Problem description:
Quote, word for word, the line containing "(378, 217) = (285, 223): none -> orange spoon" and all lines that follow it to the end of the records, with no pictures.

Raw data:

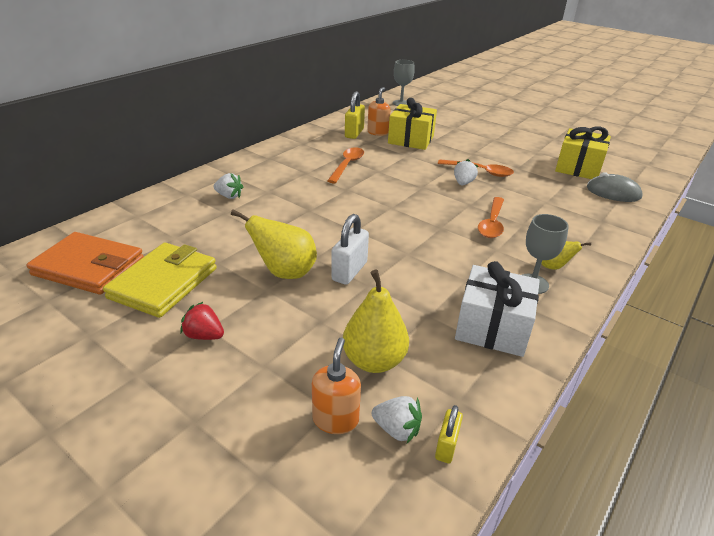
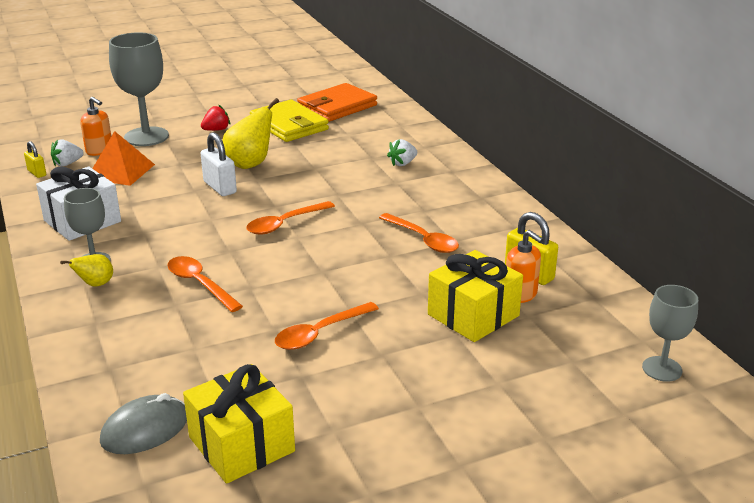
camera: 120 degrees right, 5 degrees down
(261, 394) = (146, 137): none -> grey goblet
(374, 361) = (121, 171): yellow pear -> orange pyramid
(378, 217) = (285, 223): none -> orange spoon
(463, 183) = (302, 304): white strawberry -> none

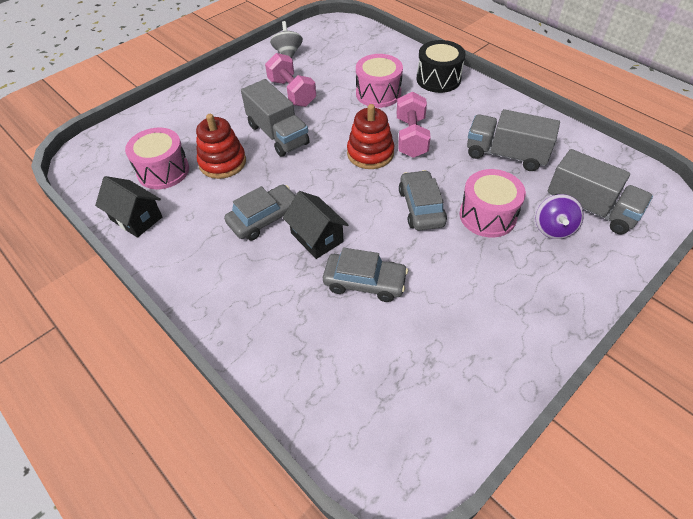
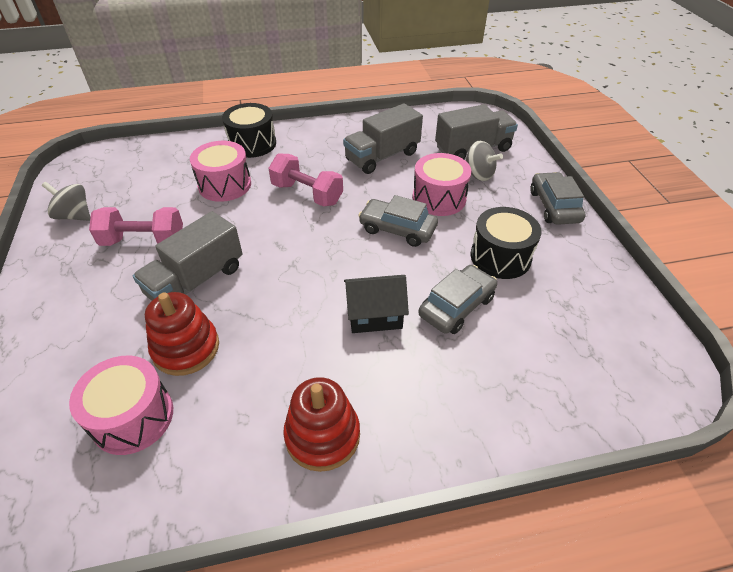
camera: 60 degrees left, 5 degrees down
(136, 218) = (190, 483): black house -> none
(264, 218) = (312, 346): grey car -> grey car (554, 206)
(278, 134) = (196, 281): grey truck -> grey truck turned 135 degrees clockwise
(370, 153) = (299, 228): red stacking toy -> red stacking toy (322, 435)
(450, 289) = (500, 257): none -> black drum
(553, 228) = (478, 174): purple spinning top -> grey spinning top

Result for this exercise:
(378, 217) = (285, 223): none -> orange spoon
(463, 183) = (302, 304): white strawberry -> none

camera: 60 degrees left, 5 degrees down
(136, 218) = (190, 483): black house -> none
(264, 218) = (312, 346): grey car -> grey car (554, 206)
(278, 134) = (196, 281): grey truck -> grey truck turned 135 degrees clockwise
(370, 153) = (299, 228): red stacking toy -> red stacking toy (322, 435)
(450, 289) = (500, 257): none -> black drum
(553, 228) = (478, 174): purple spinning top -> grey spinning top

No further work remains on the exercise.